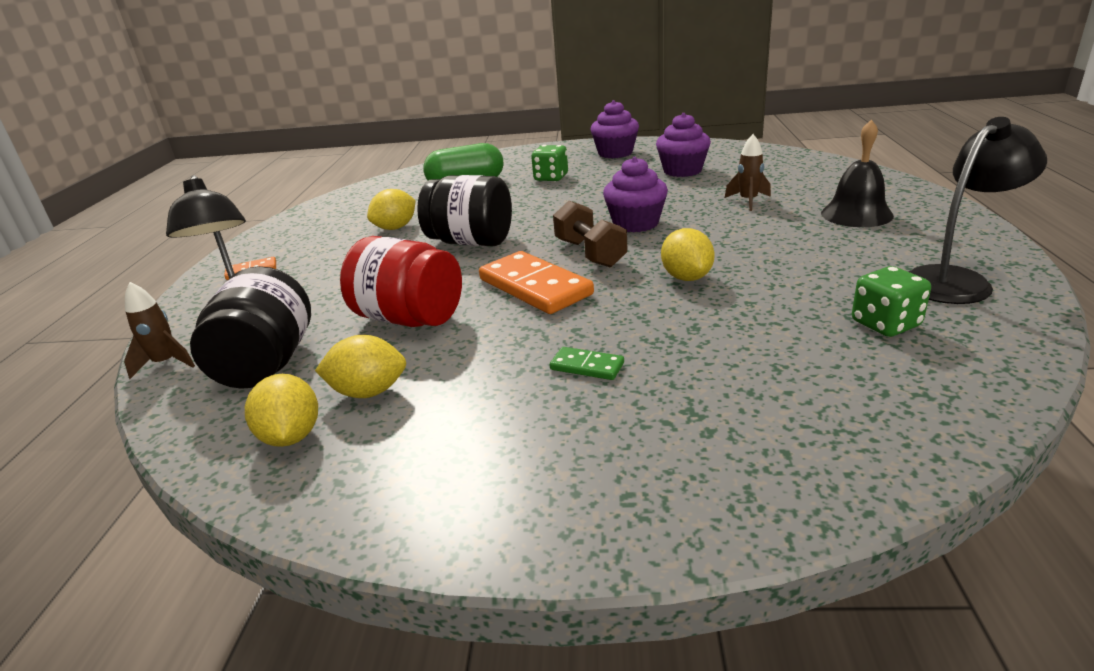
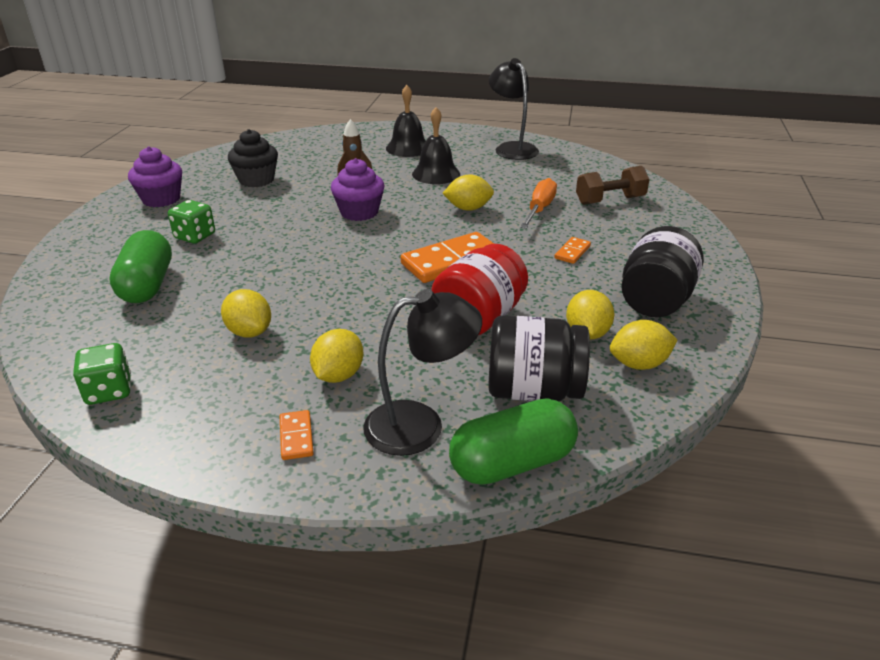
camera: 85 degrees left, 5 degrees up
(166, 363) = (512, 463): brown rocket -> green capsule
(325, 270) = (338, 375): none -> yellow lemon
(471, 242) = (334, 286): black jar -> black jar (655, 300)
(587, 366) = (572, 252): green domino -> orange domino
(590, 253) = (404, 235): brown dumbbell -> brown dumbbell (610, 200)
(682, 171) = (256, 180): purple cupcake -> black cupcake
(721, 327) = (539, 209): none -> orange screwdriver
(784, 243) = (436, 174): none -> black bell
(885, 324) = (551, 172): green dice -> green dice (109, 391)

--

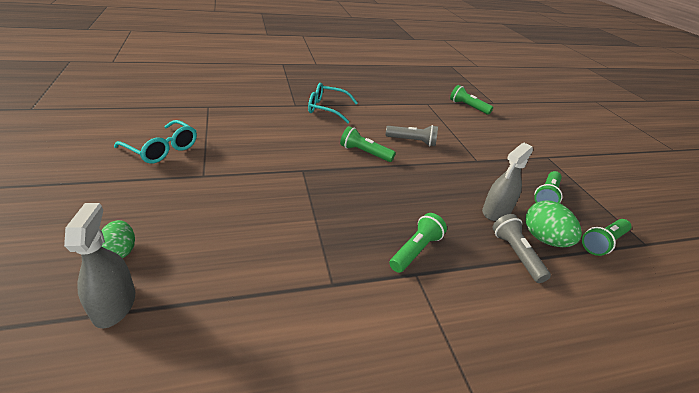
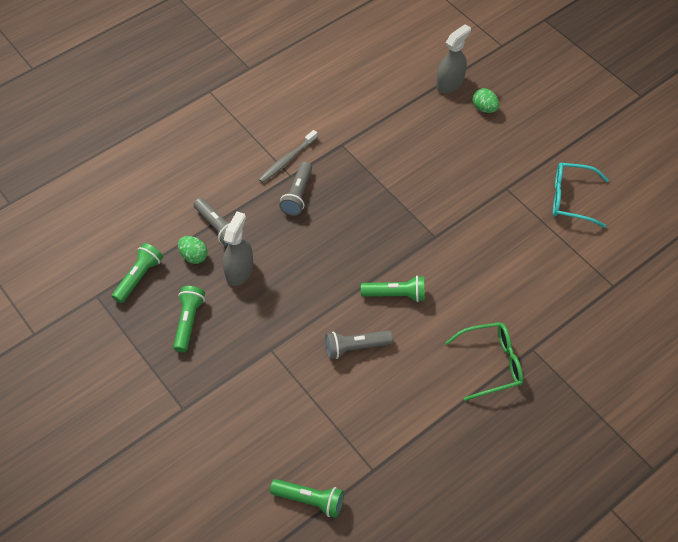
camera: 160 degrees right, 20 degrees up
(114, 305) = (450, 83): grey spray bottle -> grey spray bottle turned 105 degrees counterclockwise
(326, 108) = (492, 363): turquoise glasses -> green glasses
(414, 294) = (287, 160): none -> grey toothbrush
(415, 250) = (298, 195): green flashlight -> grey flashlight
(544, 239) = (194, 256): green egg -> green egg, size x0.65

* * *

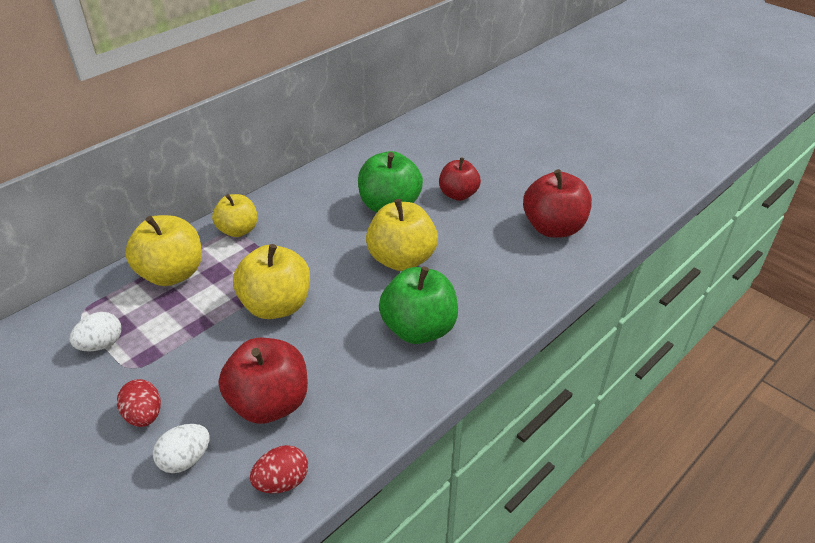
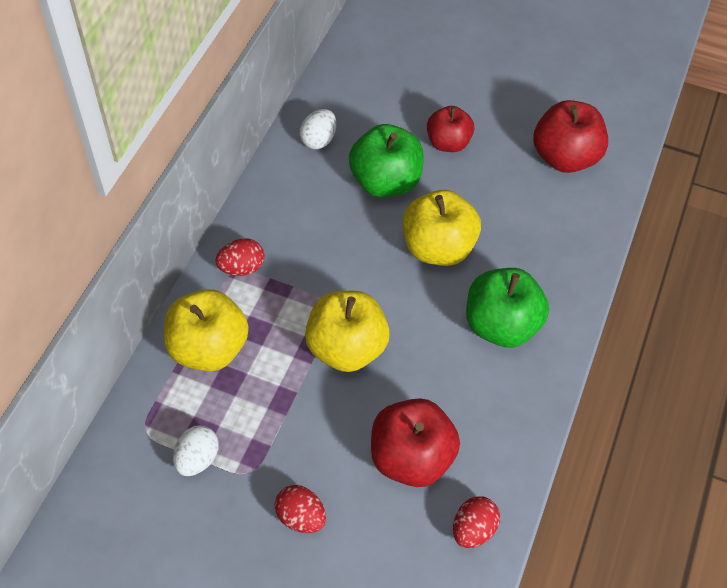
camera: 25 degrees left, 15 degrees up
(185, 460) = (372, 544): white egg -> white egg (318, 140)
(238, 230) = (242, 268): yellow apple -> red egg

• [Your task] Go line by line through the data, copying each one that contains the word "yellow".

• [Output]
(325, 270) = (338, 375): none -> yellow lemon
(238, 230) = (242, 268): yellow apple -> red egg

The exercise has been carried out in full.